§ WHAT TO DO:
How many lines in the listing below contain the string "tuplet"? Reply with the number alone.

___ ITEMS ___

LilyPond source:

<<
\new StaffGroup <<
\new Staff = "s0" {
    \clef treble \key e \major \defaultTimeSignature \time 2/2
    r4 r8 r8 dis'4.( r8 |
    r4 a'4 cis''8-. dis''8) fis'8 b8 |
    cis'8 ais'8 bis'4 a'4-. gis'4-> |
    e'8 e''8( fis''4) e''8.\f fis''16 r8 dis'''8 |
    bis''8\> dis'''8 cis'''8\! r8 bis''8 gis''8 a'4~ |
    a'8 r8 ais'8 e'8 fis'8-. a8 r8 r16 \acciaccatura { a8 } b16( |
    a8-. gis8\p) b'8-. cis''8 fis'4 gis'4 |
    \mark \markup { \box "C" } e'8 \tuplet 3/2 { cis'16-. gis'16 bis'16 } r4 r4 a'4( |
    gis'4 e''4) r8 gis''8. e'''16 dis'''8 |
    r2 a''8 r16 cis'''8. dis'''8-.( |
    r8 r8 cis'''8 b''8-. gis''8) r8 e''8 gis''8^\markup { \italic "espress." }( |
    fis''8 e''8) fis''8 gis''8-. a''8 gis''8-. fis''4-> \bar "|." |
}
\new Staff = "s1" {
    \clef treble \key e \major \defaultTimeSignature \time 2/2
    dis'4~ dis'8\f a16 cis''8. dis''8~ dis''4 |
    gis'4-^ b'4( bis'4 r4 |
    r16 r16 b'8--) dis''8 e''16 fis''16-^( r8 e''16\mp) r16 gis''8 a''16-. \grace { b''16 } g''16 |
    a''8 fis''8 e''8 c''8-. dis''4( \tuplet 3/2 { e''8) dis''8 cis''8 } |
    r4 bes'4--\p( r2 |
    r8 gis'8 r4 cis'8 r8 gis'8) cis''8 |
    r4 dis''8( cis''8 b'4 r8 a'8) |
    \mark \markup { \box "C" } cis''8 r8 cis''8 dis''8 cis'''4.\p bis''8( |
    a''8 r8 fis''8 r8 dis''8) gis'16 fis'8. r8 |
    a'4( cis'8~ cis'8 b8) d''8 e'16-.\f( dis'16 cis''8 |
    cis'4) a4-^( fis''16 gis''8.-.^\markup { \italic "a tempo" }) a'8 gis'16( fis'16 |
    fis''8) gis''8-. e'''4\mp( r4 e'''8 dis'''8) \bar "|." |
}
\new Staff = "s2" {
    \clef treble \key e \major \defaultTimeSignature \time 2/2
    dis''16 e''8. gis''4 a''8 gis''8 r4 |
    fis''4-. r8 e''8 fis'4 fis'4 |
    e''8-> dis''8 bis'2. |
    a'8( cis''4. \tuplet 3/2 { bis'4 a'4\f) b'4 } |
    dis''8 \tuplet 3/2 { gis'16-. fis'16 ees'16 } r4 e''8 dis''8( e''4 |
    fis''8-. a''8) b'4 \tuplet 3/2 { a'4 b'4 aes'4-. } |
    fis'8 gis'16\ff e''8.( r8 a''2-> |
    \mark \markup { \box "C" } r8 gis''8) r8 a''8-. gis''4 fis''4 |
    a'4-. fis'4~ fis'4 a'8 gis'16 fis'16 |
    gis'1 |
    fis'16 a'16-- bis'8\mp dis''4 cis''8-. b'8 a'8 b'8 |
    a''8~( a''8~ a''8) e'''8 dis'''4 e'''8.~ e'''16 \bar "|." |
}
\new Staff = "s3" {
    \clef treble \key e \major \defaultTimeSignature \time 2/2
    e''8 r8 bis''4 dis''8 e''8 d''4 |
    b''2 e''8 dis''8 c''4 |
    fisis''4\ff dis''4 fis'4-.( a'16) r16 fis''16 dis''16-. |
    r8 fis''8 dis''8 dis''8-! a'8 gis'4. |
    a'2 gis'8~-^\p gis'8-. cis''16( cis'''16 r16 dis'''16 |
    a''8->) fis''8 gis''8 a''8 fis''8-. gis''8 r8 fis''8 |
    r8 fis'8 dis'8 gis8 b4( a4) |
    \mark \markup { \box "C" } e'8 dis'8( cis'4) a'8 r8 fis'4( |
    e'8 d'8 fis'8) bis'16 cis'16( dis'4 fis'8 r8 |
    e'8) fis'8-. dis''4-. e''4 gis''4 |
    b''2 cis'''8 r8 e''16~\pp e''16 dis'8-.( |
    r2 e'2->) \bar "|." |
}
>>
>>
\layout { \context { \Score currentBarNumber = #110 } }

___

§ EXERCISE RESPONSE:
5